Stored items

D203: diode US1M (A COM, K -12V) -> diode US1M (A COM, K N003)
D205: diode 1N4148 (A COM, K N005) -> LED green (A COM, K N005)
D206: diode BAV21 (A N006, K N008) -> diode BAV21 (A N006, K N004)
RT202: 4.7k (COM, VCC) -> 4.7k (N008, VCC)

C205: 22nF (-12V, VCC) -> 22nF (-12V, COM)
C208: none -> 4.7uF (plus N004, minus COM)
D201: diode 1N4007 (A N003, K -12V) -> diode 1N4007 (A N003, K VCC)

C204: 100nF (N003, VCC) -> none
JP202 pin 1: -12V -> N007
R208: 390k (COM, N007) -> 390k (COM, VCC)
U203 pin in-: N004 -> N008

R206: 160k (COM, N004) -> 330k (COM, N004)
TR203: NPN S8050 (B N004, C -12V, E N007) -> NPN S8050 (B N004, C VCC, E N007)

▶ Activity
Copy out, from the data above, every line holding the word "diode".

▶ Solution for this task
D203: diode US1M (A COM, K -12V) -> diode US1M (A COM, K N003)
D205: diode 1N4148 (A COM, K N005) -> LED green (A COM, K N005)
D206: diode BAV21 (A N006, K N008) -> diode BAV21 (A N006, K N004)
D201: diode 1N4007 (A N003, K -12V) -> diode 1N4007 (A N003, K VCC)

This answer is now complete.